RECORDS FOR THE EXERCISE START

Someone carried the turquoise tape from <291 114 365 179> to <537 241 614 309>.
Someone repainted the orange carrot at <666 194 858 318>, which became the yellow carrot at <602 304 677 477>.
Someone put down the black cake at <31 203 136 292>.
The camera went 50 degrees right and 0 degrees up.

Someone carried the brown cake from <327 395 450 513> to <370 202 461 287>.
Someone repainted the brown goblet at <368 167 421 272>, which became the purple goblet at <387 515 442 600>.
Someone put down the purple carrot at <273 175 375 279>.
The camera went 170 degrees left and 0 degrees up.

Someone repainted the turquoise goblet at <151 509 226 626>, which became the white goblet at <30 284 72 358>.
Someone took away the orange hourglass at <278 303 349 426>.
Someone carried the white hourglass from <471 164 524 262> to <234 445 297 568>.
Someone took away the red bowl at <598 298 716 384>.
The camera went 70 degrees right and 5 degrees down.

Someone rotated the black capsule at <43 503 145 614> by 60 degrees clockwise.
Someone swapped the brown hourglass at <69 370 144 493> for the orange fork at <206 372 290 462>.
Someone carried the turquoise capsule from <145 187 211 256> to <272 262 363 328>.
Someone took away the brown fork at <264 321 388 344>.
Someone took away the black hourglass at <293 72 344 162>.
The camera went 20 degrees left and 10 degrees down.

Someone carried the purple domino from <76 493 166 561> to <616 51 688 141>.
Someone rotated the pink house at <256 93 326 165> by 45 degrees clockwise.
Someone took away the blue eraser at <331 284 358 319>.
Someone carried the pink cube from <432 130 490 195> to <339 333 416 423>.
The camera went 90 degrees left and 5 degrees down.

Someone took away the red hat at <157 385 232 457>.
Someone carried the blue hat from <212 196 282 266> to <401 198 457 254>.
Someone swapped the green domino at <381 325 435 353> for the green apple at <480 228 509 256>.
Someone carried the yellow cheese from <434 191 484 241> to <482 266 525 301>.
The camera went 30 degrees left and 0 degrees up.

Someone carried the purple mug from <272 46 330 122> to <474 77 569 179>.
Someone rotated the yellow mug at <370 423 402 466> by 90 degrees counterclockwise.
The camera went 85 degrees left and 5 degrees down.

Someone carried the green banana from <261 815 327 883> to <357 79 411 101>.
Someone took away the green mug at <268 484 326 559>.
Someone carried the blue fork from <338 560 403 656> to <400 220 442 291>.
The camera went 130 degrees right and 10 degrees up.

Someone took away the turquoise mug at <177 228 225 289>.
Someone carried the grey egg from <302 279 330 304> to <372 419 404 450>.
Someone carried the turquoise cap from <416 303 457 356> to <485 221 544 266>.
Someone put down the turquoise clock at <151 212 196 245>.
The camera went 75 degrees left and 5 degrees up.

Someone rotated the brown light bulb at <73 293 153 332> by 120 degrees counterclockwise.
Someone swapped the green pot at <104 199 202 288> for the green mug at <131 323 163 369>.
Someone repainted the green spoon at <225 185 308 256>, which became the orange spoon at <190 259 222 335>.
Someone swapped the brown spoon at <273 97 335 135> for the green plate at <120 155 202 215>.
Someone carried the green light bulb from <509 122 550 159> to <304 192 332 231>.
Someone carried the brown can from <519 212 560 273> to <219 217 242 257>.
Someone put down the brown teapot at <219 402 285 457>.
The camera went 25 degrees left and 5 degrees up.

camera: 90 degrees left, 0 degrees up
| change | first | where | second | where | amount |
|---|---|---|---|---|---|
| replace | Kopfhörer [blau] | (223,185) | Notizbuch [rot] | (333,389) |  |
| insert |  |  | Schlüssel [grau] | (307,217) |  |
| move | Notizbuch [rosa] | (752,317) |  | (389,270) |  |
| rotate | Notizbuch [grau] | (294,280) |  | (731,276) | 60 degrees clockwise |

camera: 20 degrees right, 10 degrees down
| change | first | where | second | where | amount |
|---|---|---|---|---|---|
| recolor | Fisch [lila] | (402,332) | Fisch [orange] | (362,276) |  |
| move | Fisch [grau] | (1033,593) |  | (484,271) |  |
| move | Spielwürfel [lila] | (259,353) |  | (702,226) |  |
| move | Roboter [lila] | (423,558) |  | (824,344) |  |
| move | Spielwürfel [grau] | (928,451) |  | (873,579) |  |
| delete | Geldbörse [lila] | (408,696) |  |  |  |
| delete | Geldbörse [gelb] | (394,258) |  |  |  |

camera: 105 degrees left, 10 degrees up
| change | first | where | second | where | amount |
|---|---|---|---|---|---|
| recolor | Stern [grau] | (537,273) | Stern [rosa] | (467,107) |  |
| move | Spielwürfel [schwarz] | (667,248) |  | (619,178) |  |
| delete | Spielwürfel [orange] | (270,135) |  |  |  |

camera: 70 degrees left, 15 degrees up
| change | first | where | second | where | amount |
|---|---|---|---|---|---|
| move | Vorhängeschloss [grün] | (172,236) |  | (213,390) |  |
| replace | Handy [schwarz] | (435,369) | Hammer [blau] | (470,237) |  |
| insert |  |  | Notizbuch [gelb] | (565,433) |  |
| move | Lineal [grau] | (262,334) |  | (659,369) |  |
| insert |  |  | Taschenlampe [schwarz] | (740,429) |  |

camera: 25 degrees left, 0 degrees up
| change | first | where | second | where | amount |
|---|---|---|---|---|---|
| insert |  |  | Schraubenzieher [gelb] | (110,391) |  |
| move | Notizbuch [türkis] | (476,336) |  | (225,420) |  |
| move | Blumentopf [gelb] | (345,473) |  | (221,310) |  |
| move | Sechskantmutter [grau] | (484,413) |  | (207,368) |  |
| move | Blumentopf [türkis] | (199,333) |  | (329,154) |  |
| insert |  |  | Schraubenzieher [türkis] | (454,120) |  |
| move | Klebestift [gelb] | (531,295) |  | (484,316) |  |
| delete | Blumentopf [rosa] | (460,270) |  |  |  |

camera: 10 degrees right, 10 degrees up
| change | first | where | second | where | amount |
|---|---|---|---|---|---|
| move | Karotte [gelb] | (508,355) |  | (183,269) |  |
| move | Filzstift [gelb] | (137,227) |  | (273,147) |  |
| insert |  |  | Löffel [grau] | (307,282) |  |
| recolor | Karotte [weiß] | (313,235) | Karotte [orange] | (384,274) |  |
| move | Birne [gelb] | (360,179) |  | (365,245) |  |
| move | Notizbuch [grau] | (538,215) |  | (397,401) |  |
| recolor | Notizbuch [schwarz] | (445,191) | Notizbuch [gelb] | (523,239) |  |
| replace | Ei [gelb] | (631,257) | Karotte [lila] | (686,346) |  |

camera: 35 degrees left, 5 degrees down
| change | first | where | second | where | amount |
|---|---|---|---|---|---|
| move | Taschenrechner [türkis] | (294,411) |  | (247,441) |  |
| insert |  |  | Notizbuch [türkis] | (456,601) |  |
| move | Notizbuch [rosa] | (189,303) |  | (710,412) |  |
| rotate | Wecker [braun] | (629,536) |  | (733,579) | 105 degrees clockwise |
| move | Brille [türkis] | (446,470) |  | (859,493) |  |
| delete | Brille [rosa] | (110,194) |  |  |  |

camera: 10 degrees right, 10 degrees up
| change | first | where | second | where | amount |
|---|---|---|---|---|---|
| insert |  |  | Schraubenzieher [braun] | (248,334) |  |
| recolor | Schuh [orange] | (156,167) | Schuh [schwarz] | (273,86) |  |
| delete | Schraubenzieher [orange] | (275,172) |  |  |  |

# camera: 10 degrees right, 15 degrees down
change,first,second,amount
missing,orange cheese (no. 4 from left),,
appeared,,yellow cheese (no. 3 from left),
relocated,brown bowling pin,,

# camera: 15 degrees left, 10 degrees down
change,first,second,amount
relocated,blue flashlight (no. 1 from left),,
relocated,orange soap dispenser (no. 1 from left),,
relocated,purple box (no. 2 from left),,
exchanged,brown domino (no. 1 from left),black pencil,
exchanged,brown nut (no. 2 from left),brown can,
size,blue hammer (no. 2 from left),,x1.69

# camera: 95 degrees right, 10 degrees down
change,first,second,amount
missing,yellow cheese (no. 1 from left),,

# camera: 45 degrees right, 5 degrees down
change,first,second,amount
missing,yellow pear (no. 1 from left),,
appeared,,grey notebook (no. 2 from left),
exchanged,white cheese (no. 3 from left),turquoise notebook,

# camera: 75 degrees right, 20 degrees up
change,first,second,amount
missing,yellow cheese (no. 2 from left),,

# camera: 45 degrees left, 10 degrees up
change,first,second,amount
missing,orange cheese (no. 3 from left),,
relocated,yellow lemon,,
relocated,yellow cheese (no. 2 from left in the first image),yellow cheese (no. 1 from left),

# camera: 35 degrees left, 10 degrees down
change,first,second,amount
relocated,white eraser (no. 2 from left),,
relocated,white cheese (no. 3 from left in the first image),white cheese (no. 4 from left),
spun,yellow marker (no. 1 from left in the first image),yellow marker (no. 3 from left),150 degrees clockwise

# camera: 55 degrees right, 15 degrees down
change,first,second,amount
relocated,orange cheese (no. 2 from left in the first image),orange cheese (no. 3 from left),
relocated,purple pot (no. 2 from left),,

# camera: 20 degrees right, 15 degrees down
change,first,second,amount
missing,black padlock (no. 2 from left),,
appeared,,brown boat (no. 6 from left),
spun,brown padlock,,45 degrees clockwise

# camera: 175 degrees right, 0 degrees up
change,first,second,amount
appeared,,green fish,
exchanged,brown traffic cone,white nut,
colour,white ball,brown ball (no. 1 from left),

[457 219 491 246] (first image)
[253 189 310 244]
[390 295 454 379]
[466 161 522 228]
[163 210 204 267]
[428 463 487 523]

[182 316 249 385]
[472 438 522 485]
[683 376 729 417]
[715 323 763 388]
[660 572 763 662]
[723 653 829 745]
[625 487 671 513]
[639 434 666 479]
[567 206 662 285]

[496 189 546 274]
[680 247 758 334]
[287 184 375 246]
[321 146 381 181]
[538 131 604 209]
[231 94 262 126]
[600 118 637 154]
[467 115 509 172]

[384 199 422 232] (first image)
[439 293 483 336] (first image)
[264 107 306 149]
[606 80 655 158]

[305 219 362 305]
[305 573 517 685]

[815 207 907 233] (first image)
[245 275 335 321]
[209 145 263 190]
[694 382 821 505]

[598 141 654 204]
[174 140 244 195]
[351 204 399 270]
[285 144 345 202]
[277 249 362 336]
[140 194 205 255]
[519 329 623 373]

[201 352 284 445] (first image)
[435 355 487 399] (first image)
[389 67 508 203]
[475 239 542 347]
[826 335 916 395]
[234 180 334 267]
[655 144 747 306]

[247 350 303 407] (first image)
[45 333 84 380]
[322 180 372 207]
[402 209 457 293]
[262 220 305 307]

RECORDS FOR THE EXERCISE END

— YOUR ASSIGNMENT —
In the records above, find the line with "The camera went 30"; write out exactly that line and each one after it, stopping after the line with "Someone took away the turquoise".

— OUTPUT OF THE EXERCISE —
The camera went 30 degrees left and 0 degrees up.

Someone carried the purple mug from <272 46 330 122> to <474 77 569 179>.
Someone rotated the yellow mug at <370 423 402 466> by 90 degrees counterclockwise.
The camera went 85 degrees left and 5 degrees down.

Someone carried the green banana from <261 815 327 883> to <357 79 411 101>.
Someone took away the green mug at <268 484 326 559>.
Someone carried the blue fork from <338 560 403 656> to <400 220 442 291>.
The camera went 130 degrees right and 10 degrees up.

Someone took away the turquoise mug at <177 228 225 289>.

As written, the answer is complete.